Object transformation records:
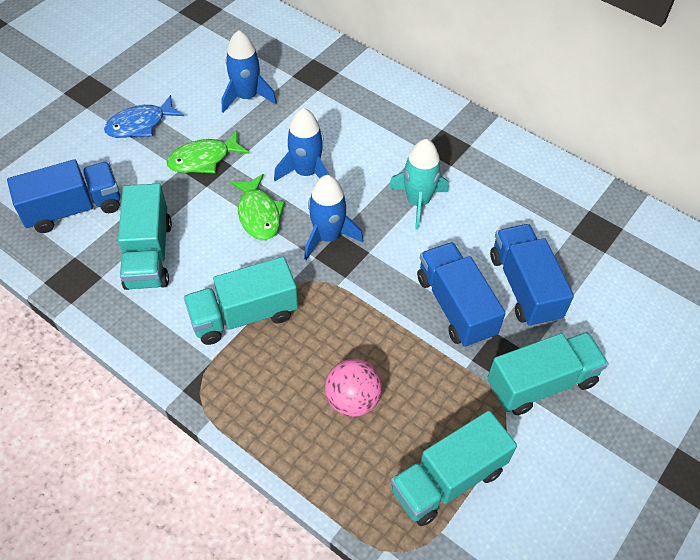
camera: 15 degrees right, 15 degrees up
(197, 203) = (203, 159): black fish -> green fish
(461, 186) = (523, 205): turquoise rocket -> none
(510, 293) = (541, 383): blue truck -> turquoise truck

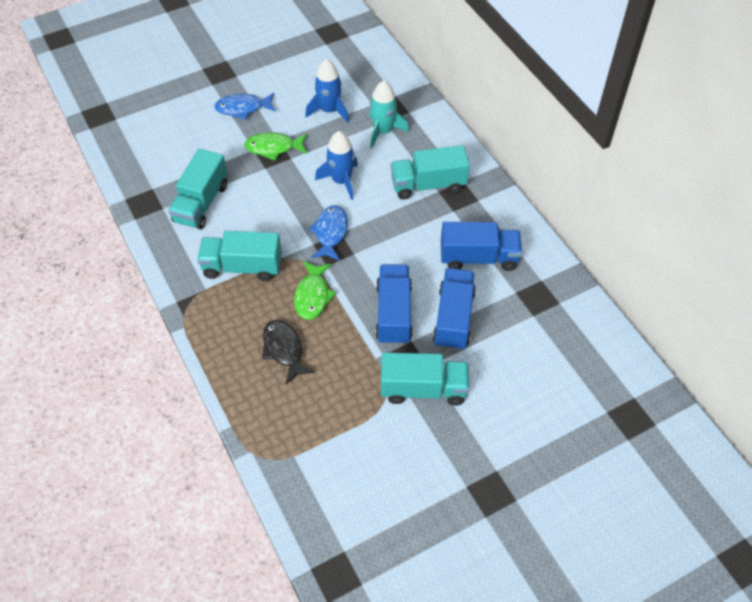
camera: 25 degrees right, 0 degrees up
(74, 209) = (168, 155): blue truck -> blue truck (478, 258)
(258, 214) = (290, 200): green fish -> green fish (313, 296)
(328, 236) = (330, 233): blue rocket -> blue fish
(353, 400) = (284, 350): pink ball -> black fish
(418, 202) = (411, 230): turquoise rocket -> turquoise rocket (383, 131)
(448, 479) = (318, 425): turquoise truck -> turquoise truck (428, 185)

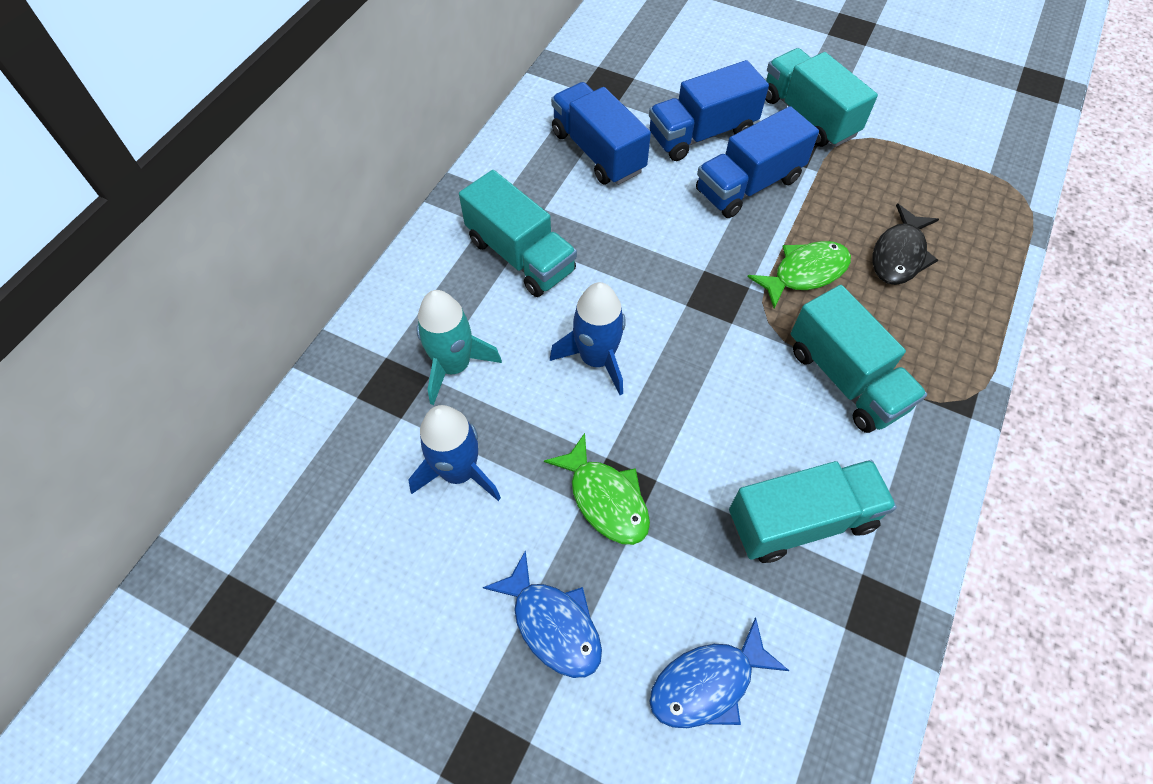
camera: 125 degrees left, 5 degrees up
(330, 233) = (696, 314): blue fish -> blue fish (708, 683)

(WRITTEN TASK):
The answer must be the data above, repeated exactly, with no pictures.

(RESPONSE TO THE EXERCISE):
camera: 15 degrees right, 15 degrees up
(197, 203) = (203, 159): black fish -> green fish
(461, 186) = (523, 205): turquoise rocket -> none
(510, 293) = (541, 383): blue truck -> turquoise truck

camera: 25 degrees right, 0 degrees up
(74, 209) = (168, 155): blue truck -> blue truck (478, 258)
(258, 214) = (290, 200): green fish -> green fish (313, 296)
(328, 236) = (330, 233): blue rocket -> blue fish
(353, 400) = (284, 350): pink ball -> black fish
(418, 202) = (411, 230): turquoise rocket -> turquoise rocket (383, 131)
(448, 479) = (318, 425): turquoise truck -> turquoise truck (428, 185)

camera: 125 degrees left, 5 degrees up
(330, 233) = (696, 314): blue fish -> blue fish (708, 683)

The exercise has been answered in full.